#### Data shown ####
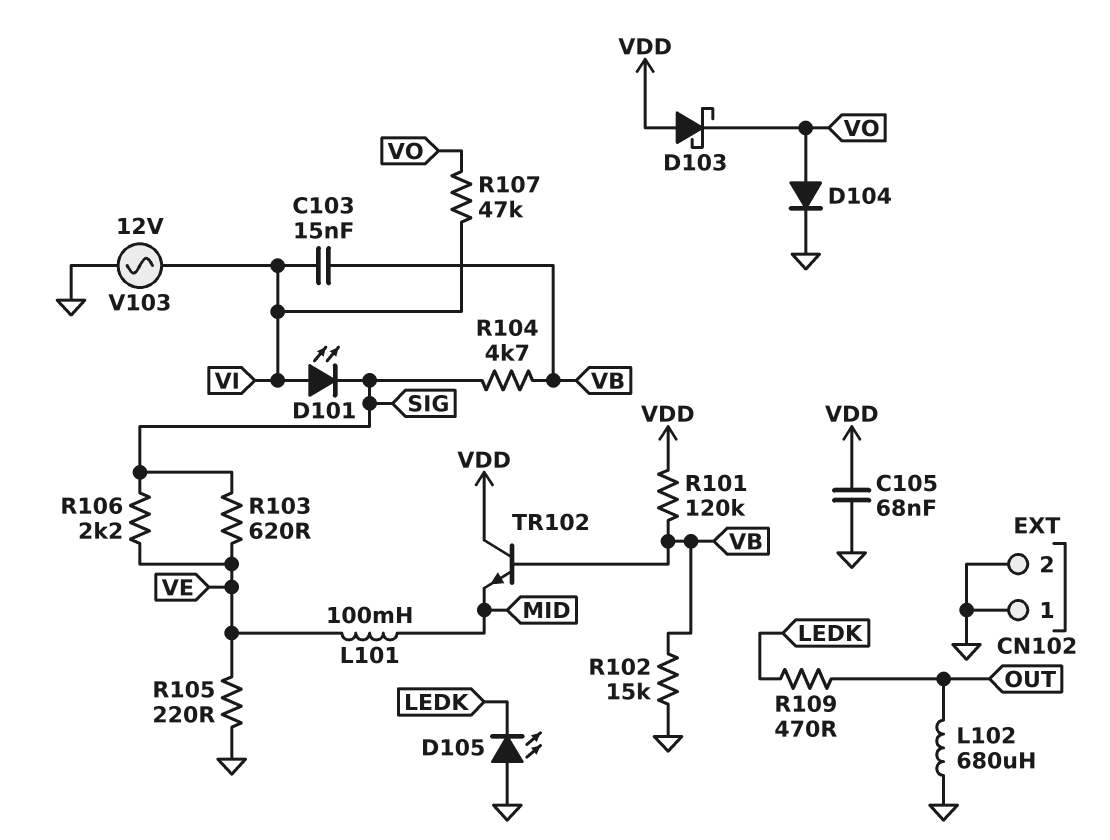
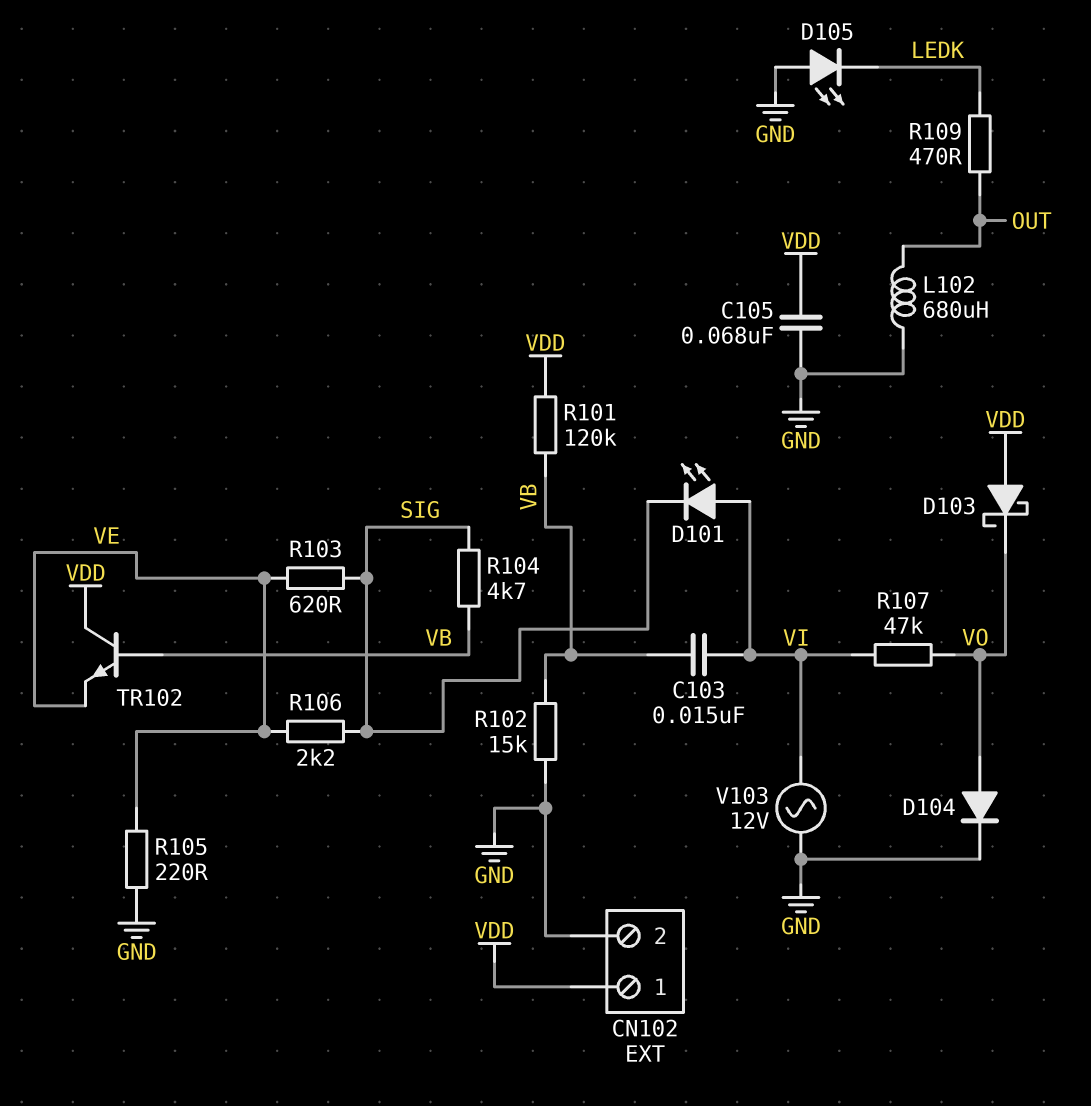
CN102 pin 1: GND -> VDD
L101: 100mH (MID, VE) -> none
TR102: NPN (B VB, C VDD, E MID) -> NPN (B VB, C VDD, E VE)

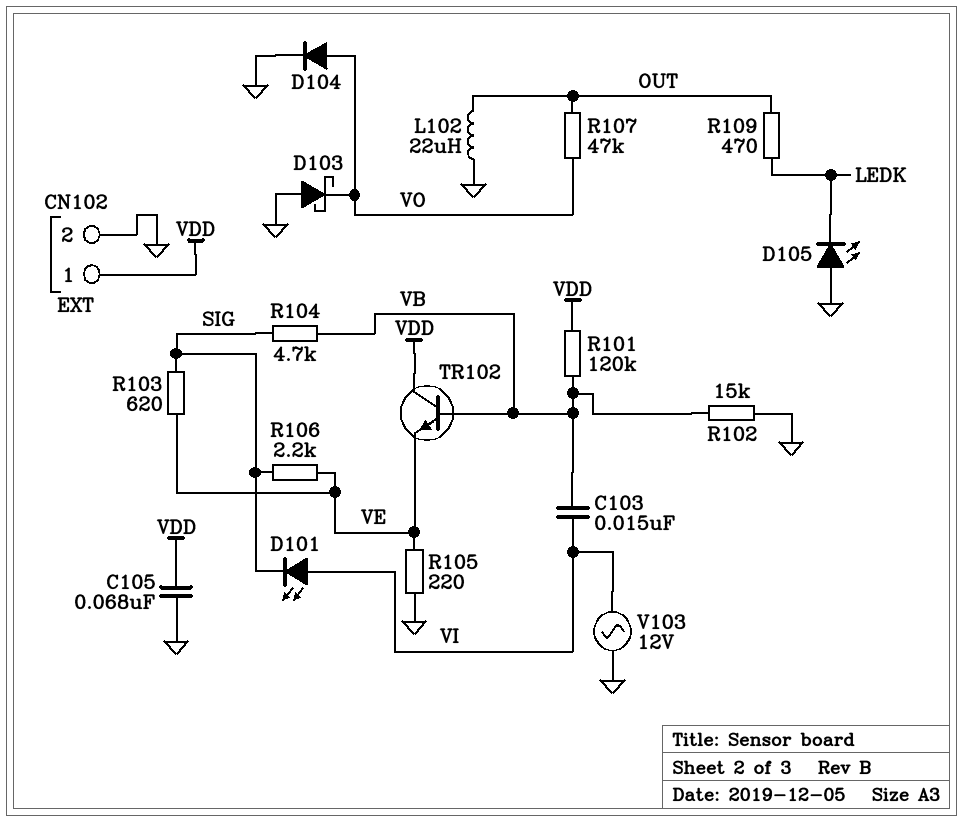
D103: schottky (A VDD, K VO) -> schottky (A GND, K VO)
L102: 680uH (GND, OUT) -> 22uH (GND, OUT)
R107: 47k (VI, VO) -> 47k (OUT, VO)

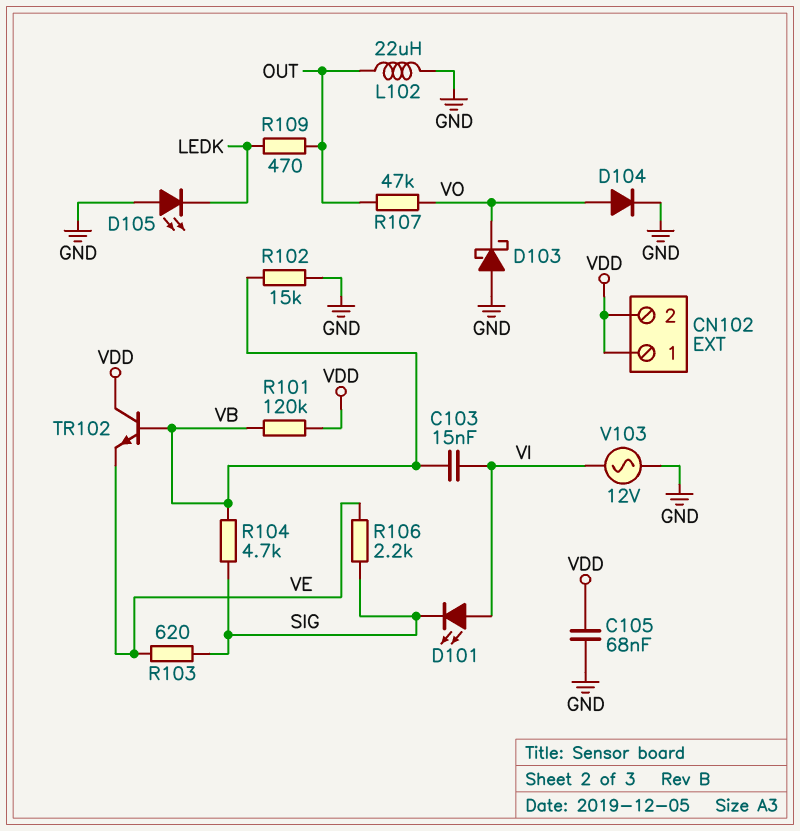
CN102 pin 2: GND -> VDD
R105: 220 (GND, VE) -> none

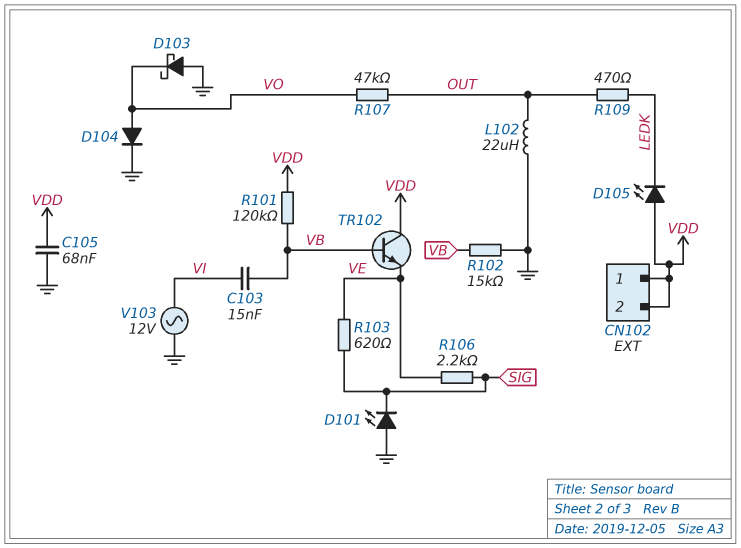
D101: LED (A VI, K SIG) -> LED (A GND, K SIG)
D105: LED (A GND, K LEDK) -> LED (A VDD, K LEDK)
R104: 4.7k (SIG, VB) -> none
####
• _What you are asked to do_: Type out all of the records exactly, leaving out any picture.

• _Written response_:
CN102 pin 1: GND -> VDD
L101: 100mH (MID, VE) -> none
TR102: NPN (B VB, C VDD, E MID) -> NPN (B VB, C VDD, E VE)

D103: schottky (A VDD, K VO) -> schottky (A GND, K VO)
L102: 680uH (GND, OUT) -> 22uH (GND, OUT)
R107: 47k (VI, VO) -> 47k (OUT, VO)

CN102 pin 2: GND -> VDD
R105: 220 (GND, VE) -> none

D101: LED (A VI, K SIG) -> LED (A GND, K SIG)
D105: LED (A GND, K LEDK) -> LED (A VDD, K LEDK)
R104: 4.7k (SIG, VB) -> none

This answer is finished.